**Materials provided:**

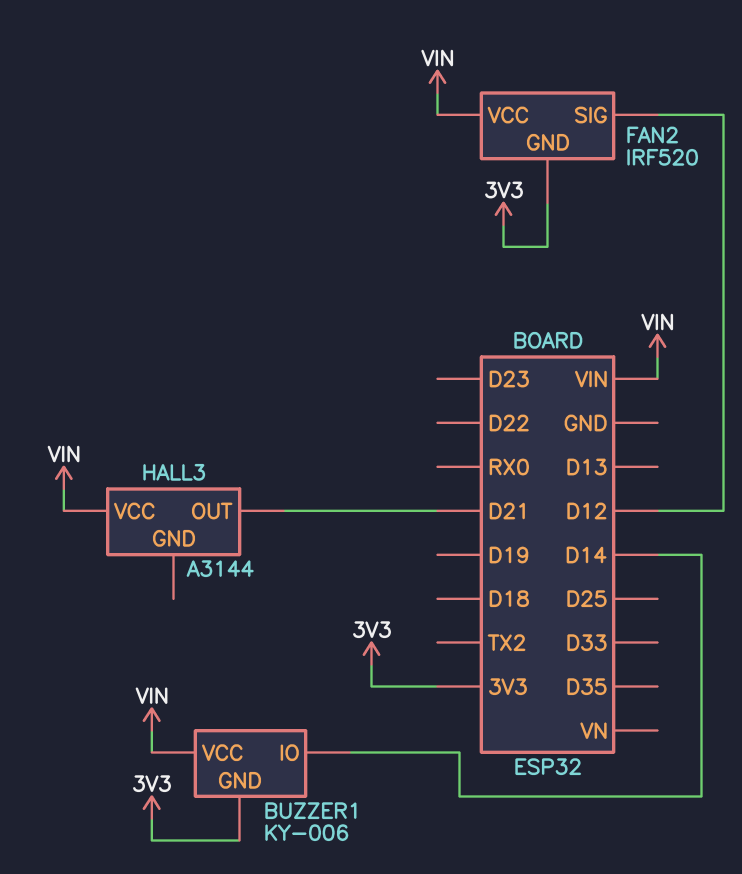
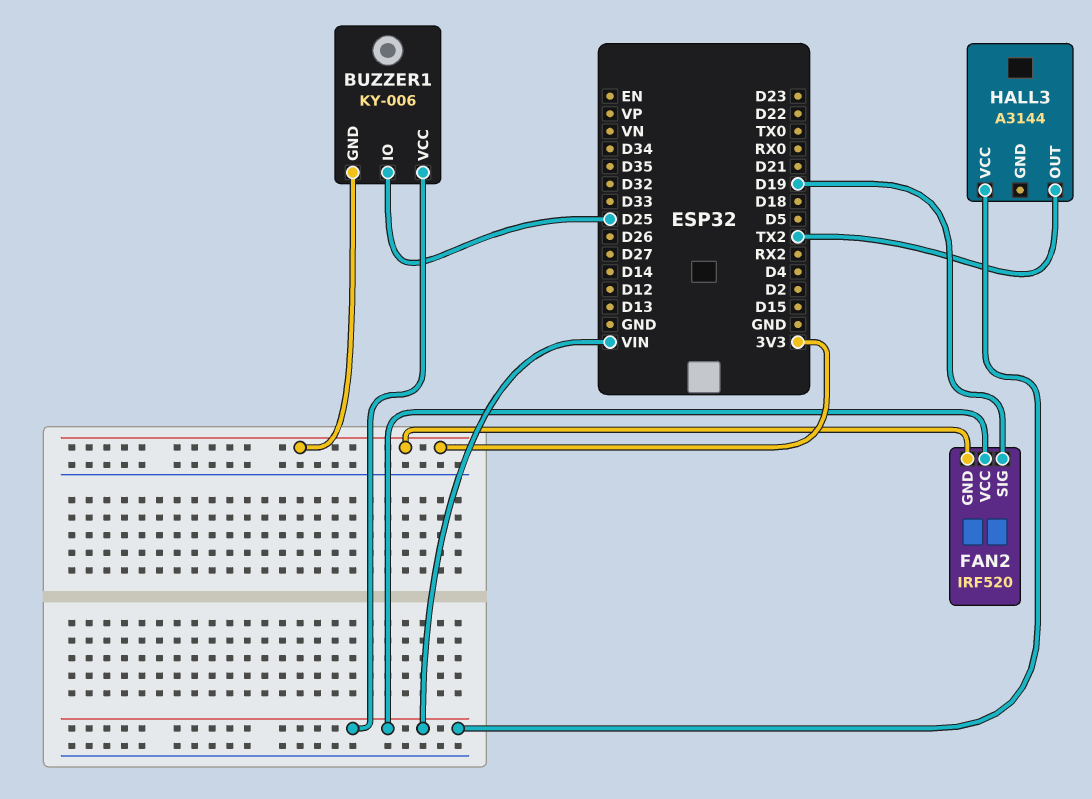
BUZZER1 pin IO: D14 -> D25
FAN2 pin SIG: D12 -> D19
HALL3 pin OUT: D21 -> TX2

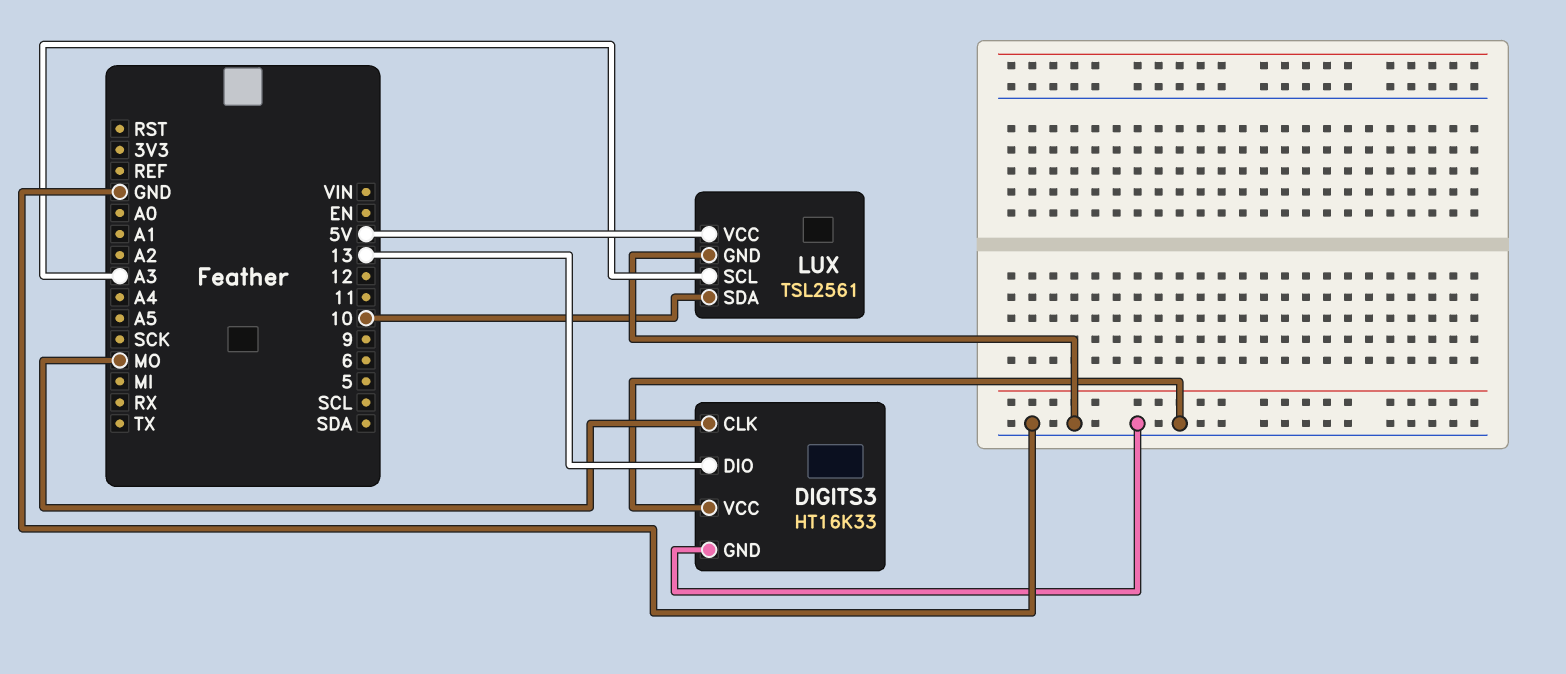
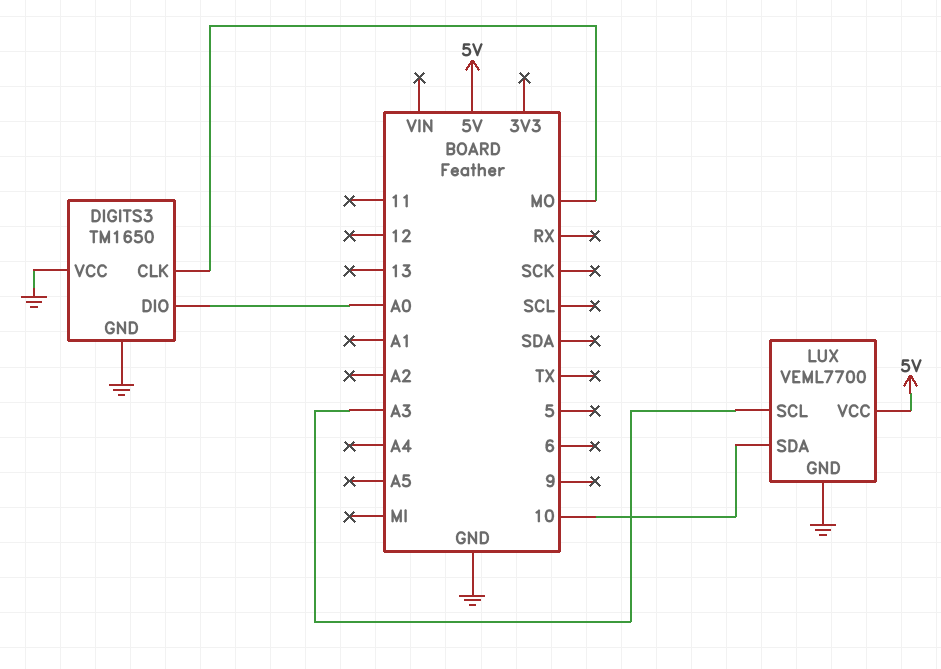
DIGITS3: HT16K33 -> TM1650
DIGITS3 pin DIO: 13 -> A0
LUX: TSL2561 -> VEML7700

**Task item:** Give again, word for word, the lines above from the one with "FAN2 pin SIG: D12 -> D19" through the final line of the data, both ends included. Do not copy any picture.

**Solution:**
FAN2 pin SIG: D12 -> D19
HALL3 pin OUT: D21 -> TX2

DIGITS3: HT16K33 -> TM1650
DIGITS3 pin DIO: 13 -> A0
LUX: TSL2561 -> VEML7700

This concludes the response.